▶ TASK DESCRIPTION: Give back the lines of the records exactly, starting at the first and ending at the one with "removed | orange".
··· DATA FOR THIS EXERCISE ···
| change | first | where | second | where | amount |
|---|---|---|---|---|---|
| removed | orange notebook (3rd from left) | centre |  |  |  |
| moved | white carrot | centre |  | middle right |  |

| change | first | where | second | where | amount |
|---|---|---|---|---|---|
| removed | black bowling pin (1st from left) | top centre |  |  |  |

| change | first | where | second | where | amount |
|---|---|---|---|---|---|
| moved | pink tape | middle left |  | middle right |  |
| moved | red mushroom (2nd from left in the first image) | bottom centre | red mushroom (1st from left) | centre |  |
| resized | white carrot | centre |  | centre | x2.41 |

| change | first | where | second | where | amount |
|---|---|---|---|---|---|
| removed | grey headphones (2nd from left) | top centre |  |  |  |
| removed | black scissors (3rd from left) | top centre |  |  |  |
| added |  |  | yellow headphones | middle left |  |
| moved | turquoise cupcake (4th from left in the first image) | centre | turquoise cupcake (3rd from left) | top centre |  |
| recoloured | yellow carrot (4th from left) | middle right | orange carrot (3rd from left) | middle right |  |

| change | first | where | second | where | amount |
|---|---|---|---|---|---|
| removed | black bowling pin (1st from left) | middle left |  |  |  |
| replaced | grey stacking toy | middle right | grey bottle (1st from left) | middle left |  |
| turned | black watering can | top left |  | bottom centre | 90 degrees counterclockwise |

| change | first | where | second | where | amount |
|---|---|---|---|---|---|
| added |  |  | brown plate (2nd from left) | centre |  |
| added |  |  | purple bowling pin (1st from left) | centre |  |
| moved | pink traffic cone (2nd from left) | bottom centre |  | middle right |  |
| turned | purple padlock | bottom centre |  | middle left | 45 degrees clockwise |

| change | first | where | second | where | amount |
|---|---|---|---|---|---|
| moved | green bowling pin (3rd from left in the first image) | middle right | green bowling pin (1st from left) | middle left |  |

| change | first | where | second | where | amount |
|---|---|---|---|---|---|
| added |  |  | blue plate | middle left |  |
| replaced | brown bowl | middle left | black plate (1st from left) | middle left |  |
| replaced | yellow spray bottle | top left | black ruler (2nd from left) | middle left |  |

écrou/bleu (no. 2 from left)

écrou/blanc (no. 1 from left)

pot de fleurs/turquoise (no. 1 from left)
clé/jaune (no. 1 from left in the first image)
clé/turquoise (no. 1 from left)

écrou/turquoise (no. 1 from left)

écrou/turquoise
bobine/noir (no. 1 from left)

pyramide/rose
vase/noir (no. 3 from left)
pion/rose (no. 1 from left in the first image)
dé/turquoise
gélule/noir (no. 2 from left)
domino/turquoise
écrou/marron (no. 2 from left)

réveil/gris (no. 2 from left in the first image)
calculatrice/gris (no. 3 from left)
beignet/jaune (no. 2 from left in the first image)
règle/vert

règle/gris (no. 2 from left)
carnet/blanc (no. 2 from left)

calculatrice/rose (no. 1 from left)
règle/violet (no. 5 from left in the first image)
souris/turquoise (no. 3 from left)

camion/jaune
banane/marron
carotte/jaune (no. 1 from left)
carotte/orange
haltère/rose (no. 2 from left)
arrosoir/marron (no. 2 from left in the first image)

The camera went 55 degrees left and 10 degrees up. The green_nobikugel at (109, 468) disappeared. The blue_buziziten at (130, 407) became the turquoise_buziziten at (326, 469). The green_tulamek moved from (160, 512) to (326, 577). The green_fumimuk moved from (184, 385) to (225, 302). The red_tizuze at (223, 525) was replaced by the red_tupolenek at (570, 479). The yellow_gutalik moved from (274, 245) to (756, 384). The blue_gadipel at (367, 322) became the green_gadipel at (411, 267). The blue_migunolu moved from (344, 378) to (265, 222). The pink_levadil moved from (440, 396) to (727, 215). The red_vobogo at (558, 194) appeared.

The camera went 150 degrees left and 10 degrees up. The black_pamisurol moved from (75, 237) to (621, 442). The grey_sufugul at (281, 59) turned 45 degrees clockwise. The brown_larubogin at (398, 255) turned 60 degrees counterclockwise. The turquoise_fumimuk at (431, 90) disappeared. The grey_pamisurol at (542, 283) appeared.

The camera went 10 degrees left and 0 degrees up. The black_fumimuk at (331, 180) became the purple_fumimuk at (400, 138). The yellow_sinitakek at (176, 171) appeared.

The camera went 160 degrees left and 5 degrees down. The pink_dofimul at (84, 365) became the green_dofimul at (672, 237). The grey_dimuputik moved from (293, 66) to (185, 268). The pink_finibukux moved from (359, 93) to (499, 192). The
···
▶ RESPONSE BELOW:
| change | first | where | second | where | amount |
|---|---|---|---|---|---|
| removed | orange notebook (3rd from left) | centre |  |  |  |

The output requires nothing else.